__WORK TO COMPLETE__: The records below must be copied in full; omit the images.

"""

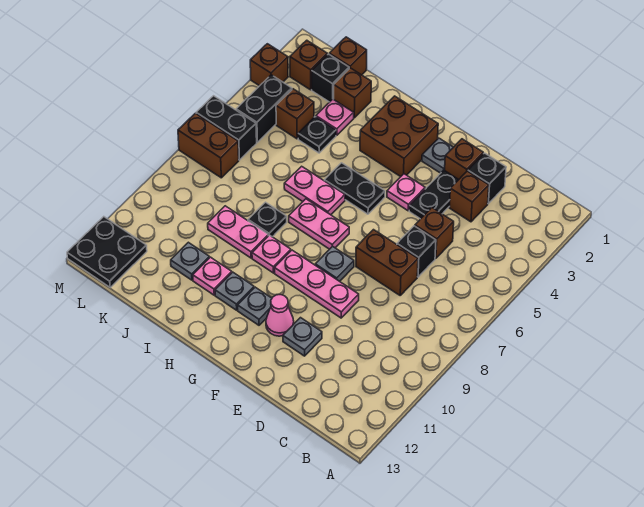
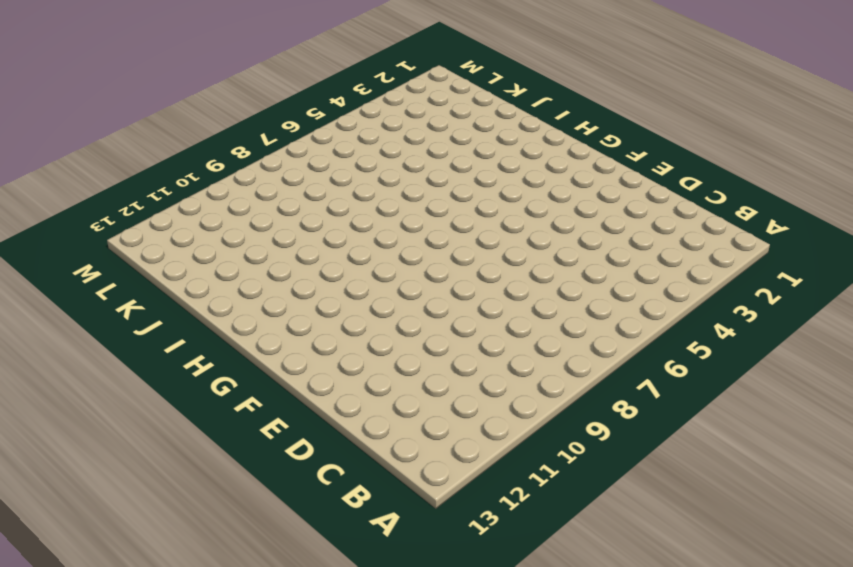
none -> black brick D2 level 1
none -> brown brick D3 level 1
none -> brown brick D5 level 1
none -> black brick D6 level 1

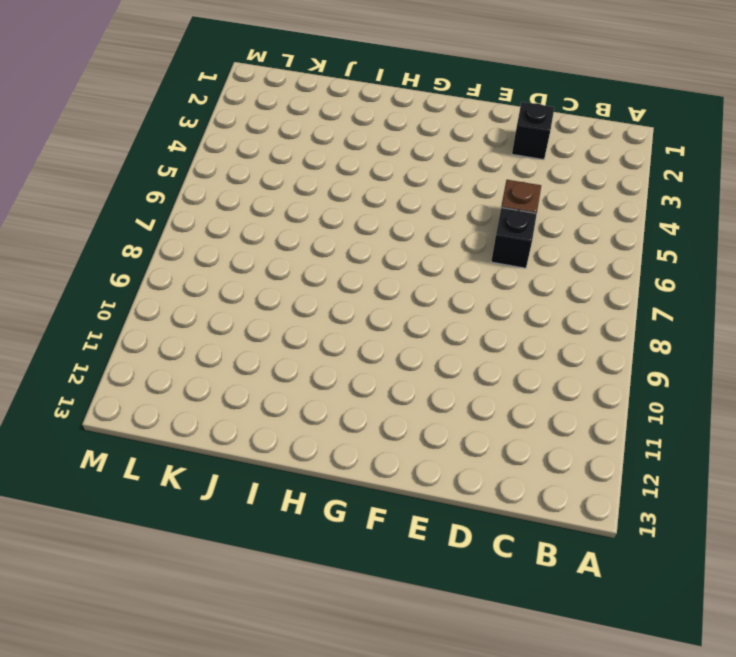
none -> brown brick D3 level 1
none -> brown brick D7:E7 level 1
none -> brown brick E2 level 1
none -> black plate E3:E4 level 1

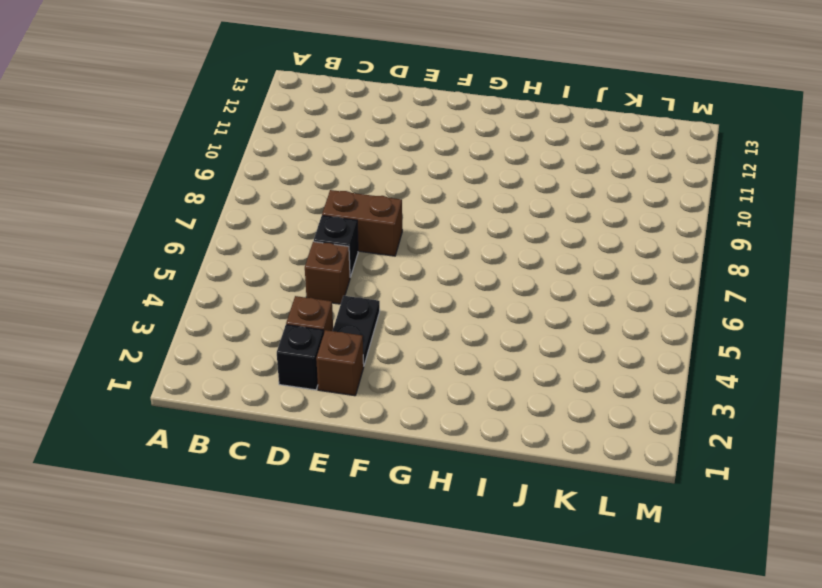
none -> pink plate E9:G9 level 1
none -> grey plate E11 level 1
none -> grey plate F2 level 1
none -> pink plate F4 level 1

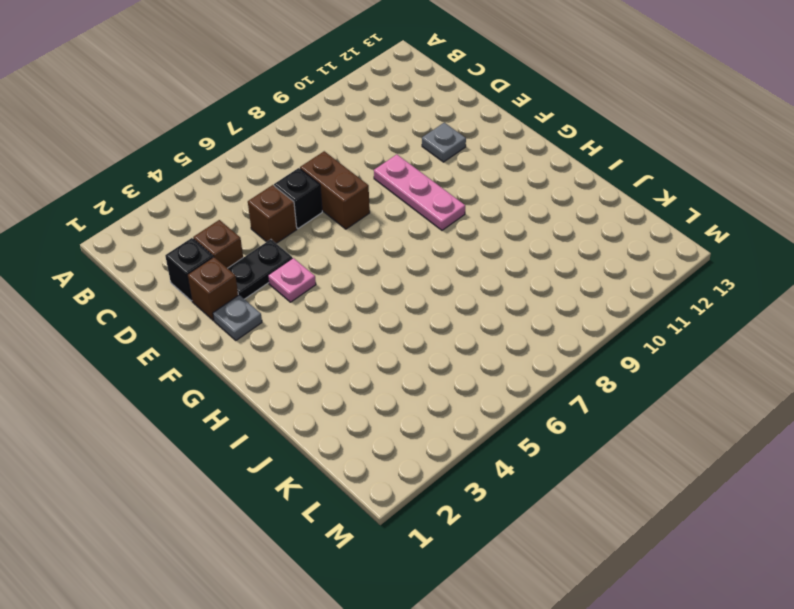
none -> grey plate F8 level 1
none -> pink cone F11 level 1
none -> brown brick G2:H3 level 1
none -> black plate G5:H5 level 1

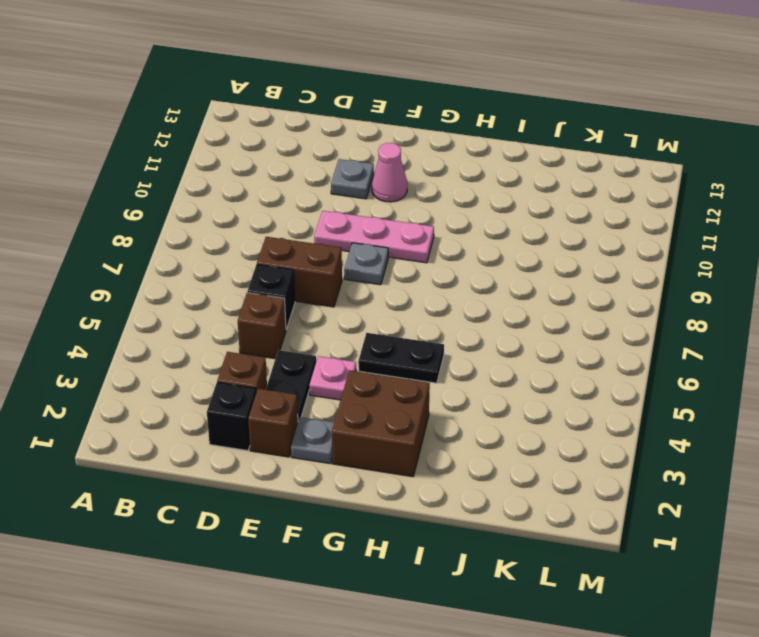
none -> pink plate G7:H7 level 1
none -> grey plate G11 level 1
none -> pink plate H6:I6 level 1
none -> pink plate H9 level 1

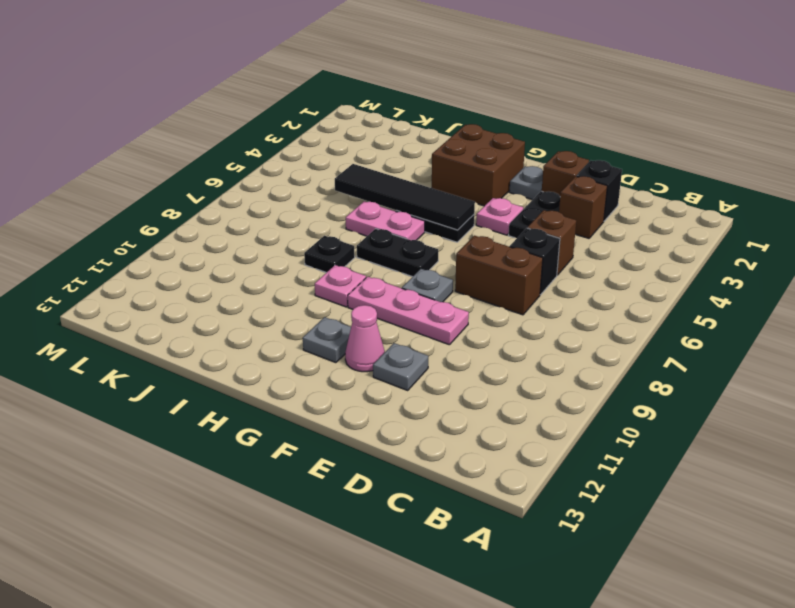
black tile G5:J5 level 2 -> none
black plate G7:H7 level 1 -> pink plate G7:H7 level 1
none -> grey plate H11 level 1
none -> pink plate I9:J9 level 1
none -> pink plate I11 level 1
none -> brown brick J2 level 1

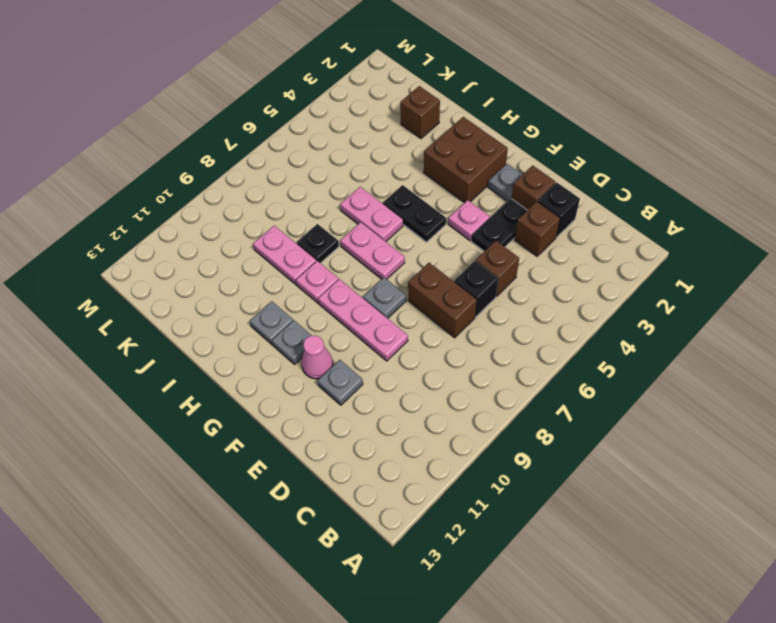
none -> pink plate I11 level 1
none -> pink plate J3 level 1
none -> black plate J4 level 1
none -> grey plate J11 level 1

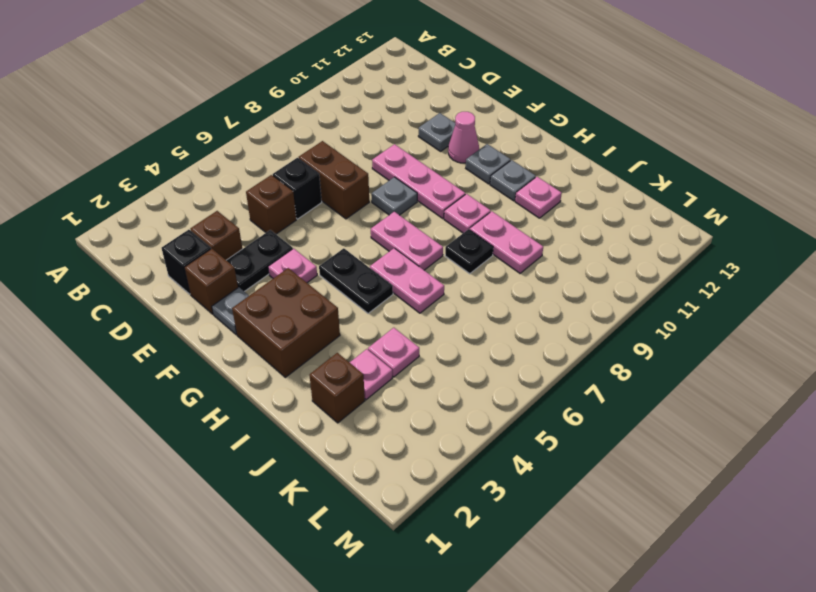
pink plate J4 level 1 -> black plate J4 level 1
none -> grey plate J11 level 1
none -> brown brick K1 level 1
none -> black brick K2 level 1
none -> brown brick K4 level 1

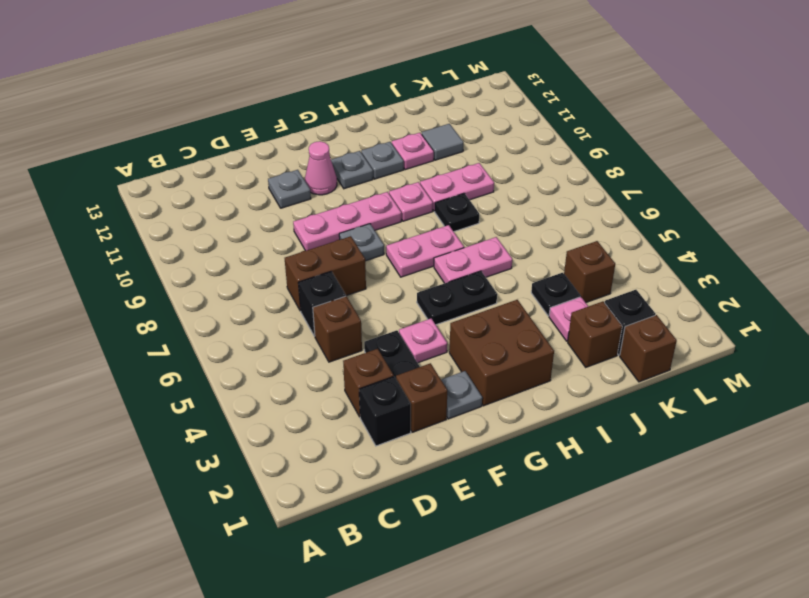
grey tile J11 level 1 -> grey plate J11 level 1
none -> brown brick L2 level 1
none -> black brick L4:L5 level 1
none -> black brick L6:M6 level 1
none -> brown brick L7:M7 level 1

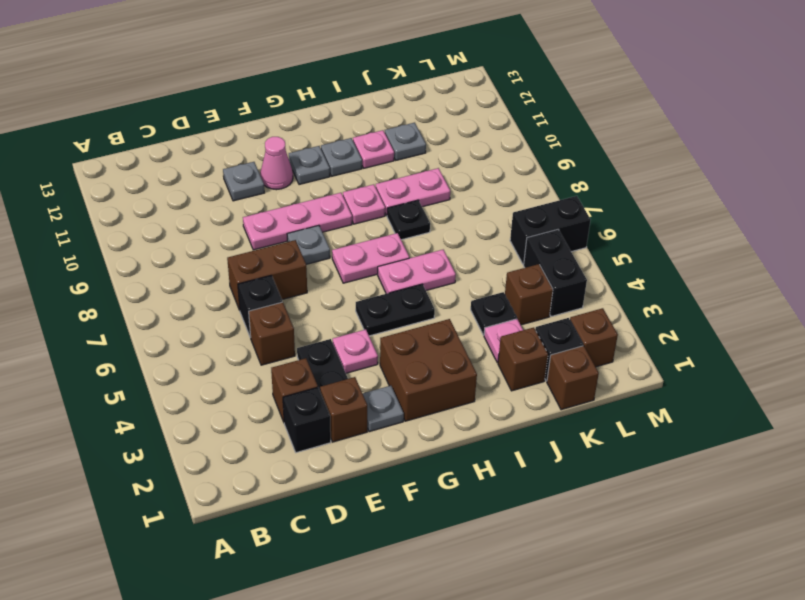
none -> brown brick L7:M7 level 1
none -> black plate L12:M13 level 1
none -> brown brick M3 level 1

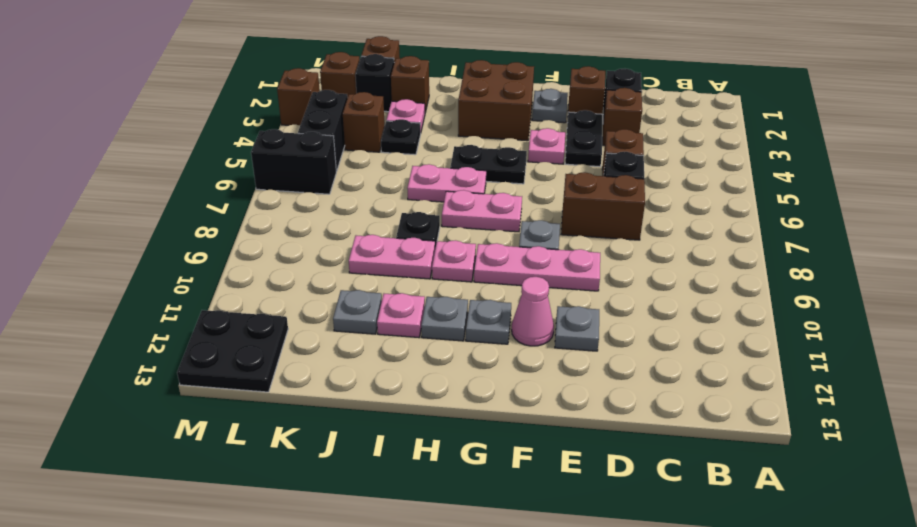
none -> brown brick L7:M7 level 1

"""

__EXERCISE SOLUTION__:
none -> black brick D2 level 1
none -> brown brick D3 level 1
none -> brown brick D5 level 1
none -> black brick D6 level 1

none -> brown brick D3 level 1
none -> brown brick D7:E7 level 1
none -> brown brick E2 level 1
none -> black plate E3:E4 level 1

none -> pink plate E9:G9 level 1
none -> grey plate E11 level 1
none -> grey plate F2 level 1
none -> pink plate F4 level 1

none -> grey plate F8 level 1
none -> pink cone F11 level 1
none -> brown brick G2:H3 level 1
none -> black plate G5:H5 level 1

none -> pink plate G7:H7 level 1
none -> grey plate G11 level 1
none -> pink plate H6:I6 level 1
none -> pink plate H9 level 1

black tile G5:J5 level 2 -> none
black plate G7:H7 level 1 -> pink plate G7:H7 level 1
none -> grey plate H11 level 1
none -> pink plate I9:J9 level 1
none -> pink plate I11 level 1
none -> brown brick J2 level 1

none -> pink plate I11 level 1
none -> pink plate J3 level 1
none -> black plate J4 level 1
none -> grey plate J11 level 1

pink plate J4 level 1 -> black plate J4 level 1
none -> grey plate J11 level 1
none -> brown brick K1 level 1
none -> black brick K2 level 1
none -> brown brick K4 level 1

grey tile J11 level 1 -> grey plate J11 level 1
none -> brown brick L2 level 1
none -> black brick L4:L5 level 1
none -> black brick L6:M6 level 1
none -> brown brick L7:M7 level 1

none -> brown brick L7:M7 level 1
none -> black plate L12:M13 level 1
none -> brown brick M3 level 1

none -> brown brick L7:M7 level 1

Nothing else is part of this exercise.